== EXERCISE AIM ==
Scan the entries below for the word "none", then copy each line that holds it.

(INFORMATION SHOWN begins)

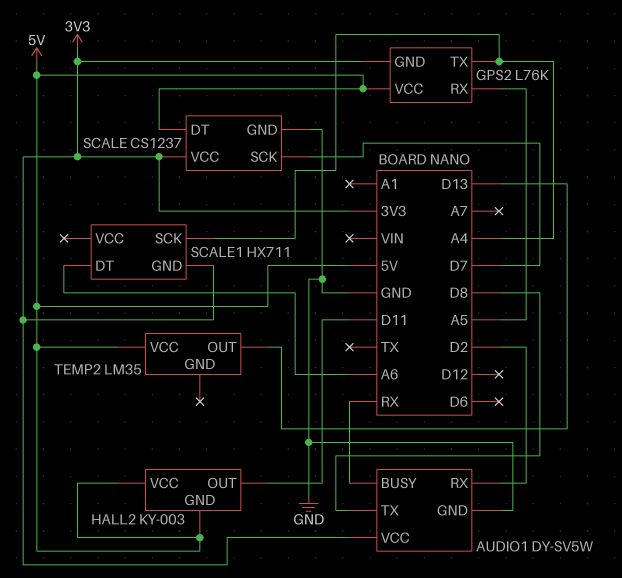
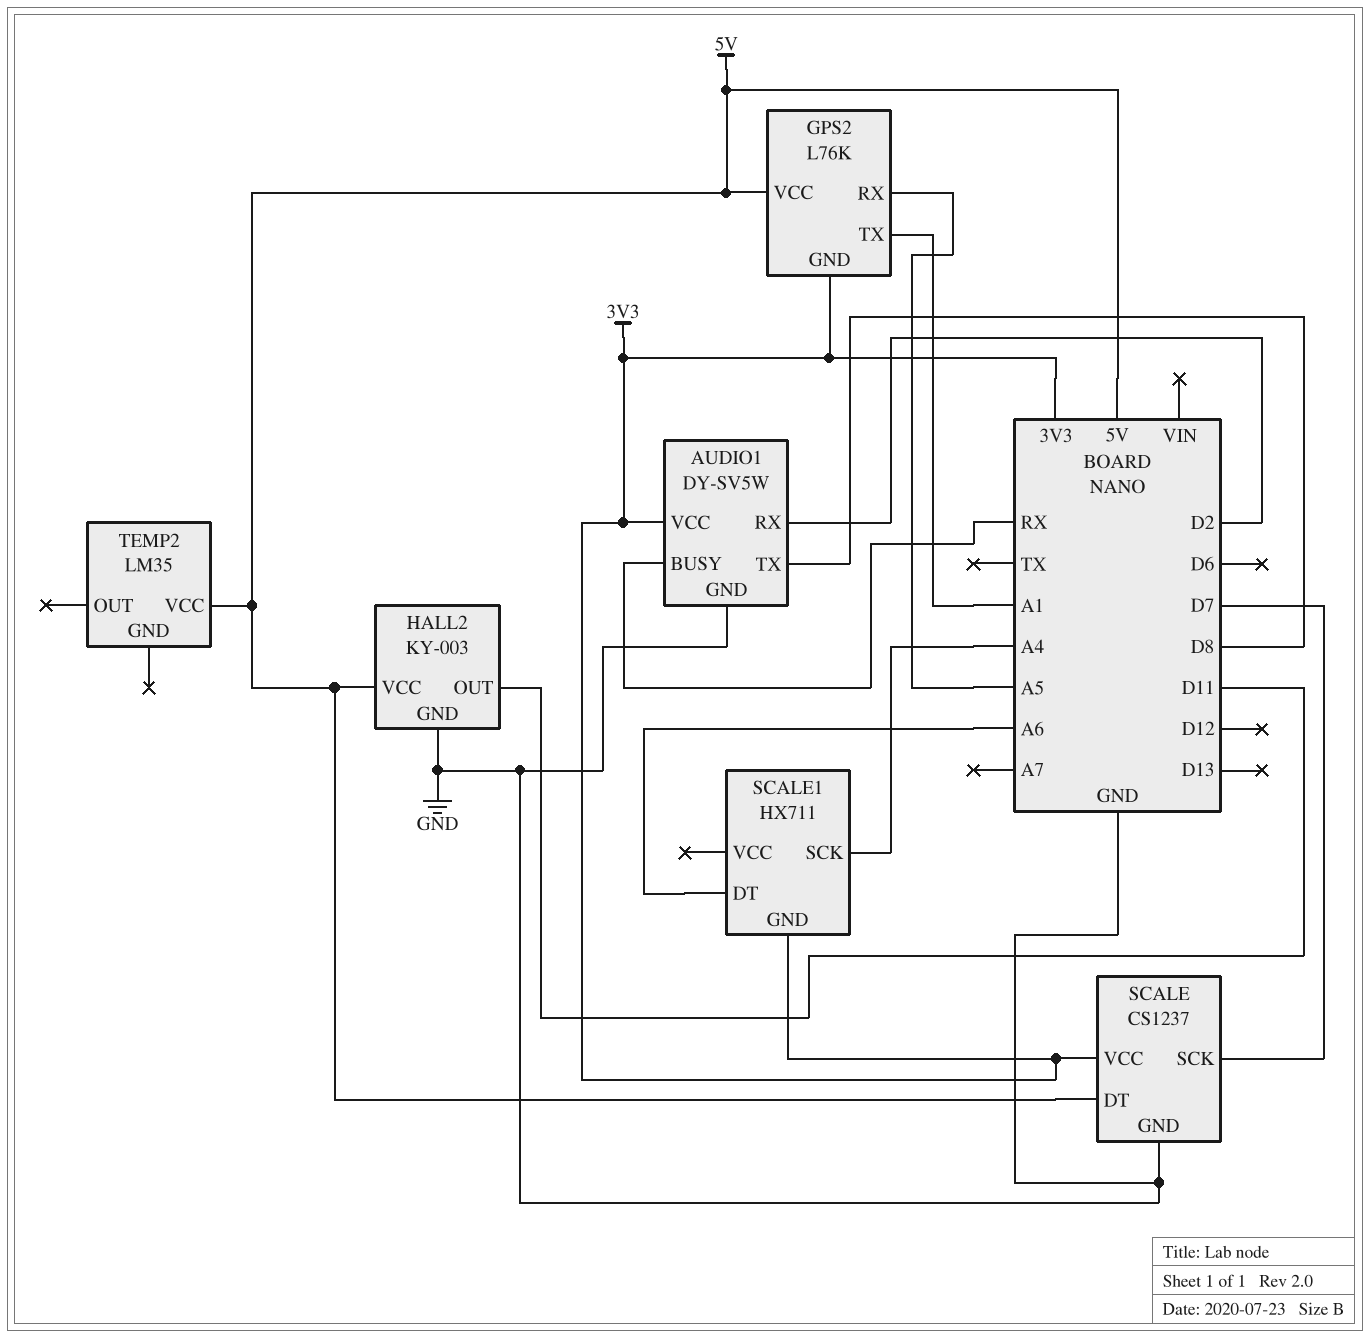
GPS2 pin TX: A4 -> A1
HALL2 pin GND: 5V -> GND
TEMP2 pin OUT: D13 -> none

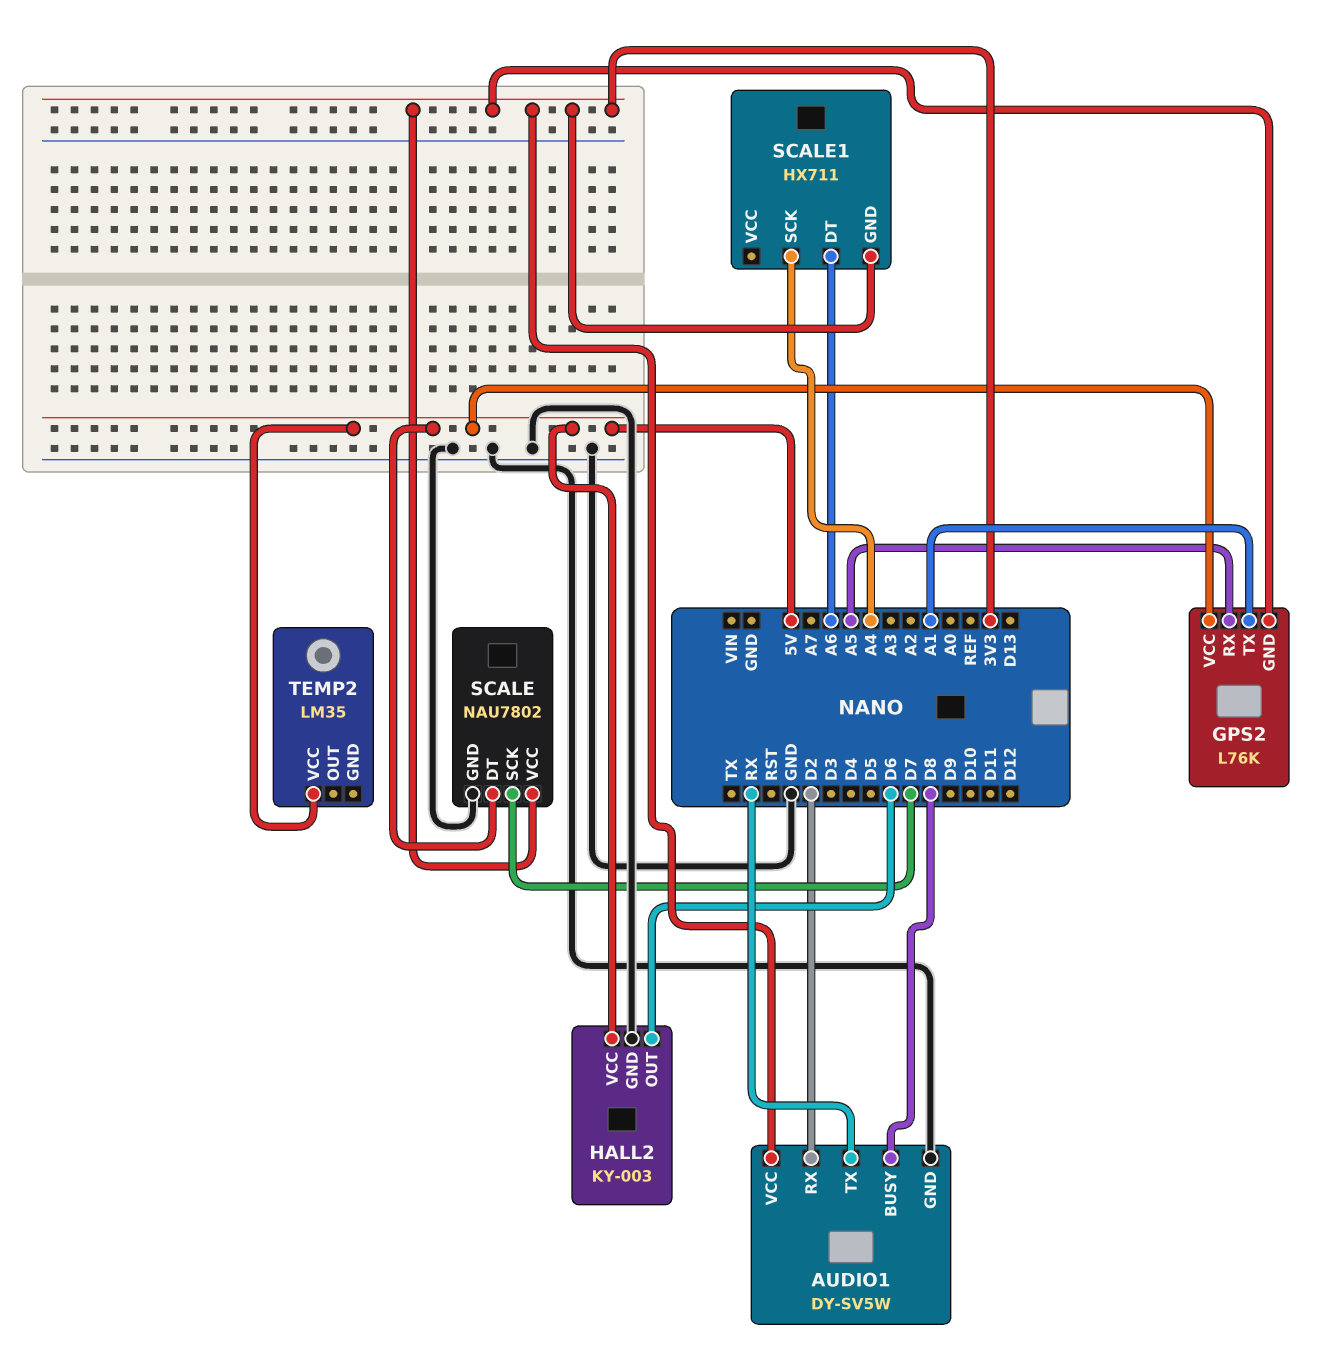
AUDIO1 pin BUSY: RX -> D8
AUDIO1 pin TX: D8 -> RX
HALL2 pin OUT: D11 -> D6
SCALE: CS1237 -> NAU7802

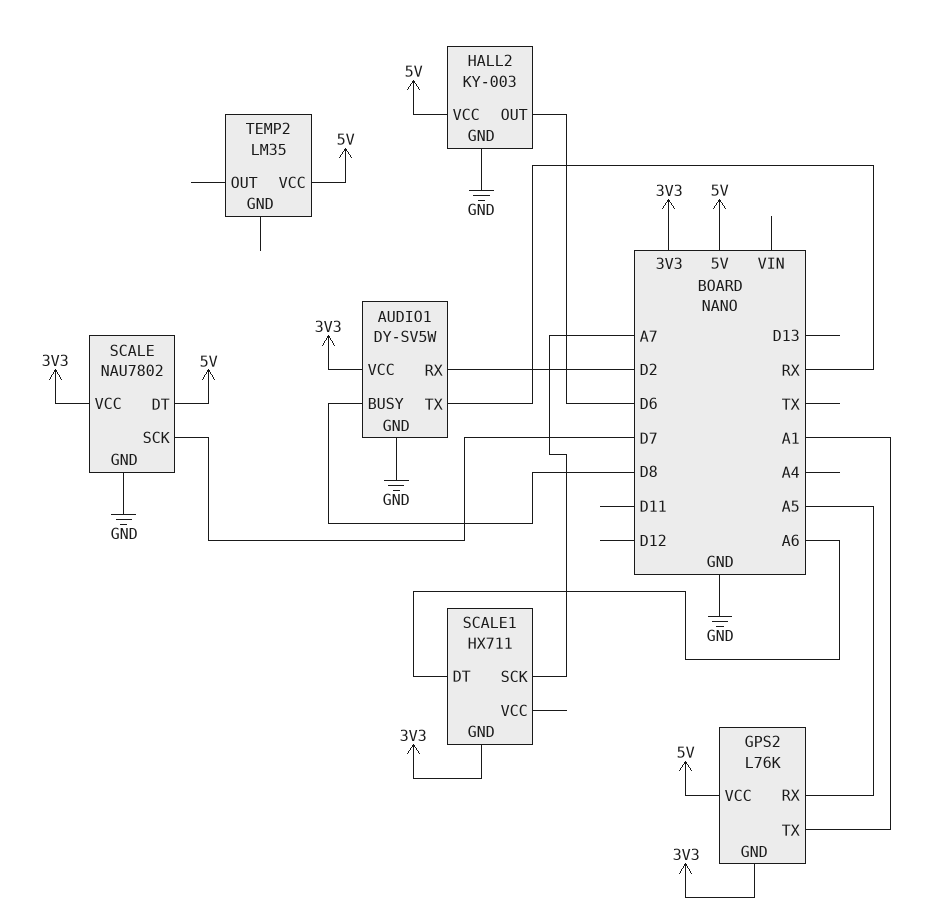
SCALE1 pin SCK: A4 -> A7

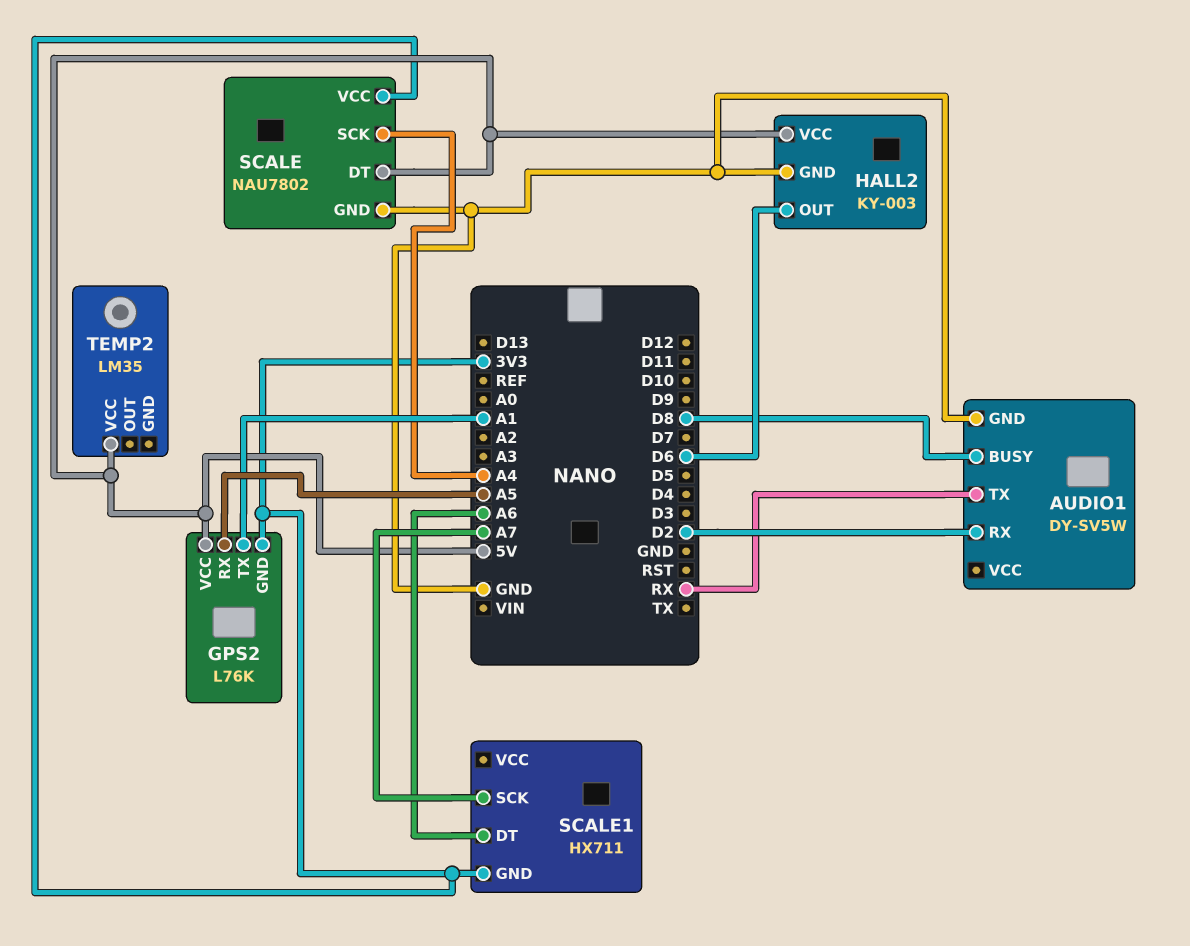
AUDIO1 pin VCC: 3V3 -> none
SCALE pin SCK: D7 -> A4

(INFORMATION SHOWN ends)

== SOLUTION ==
TEMP2 pin OUT: D13 -> none
AUDIO1 pin VCC: 3V3 -> none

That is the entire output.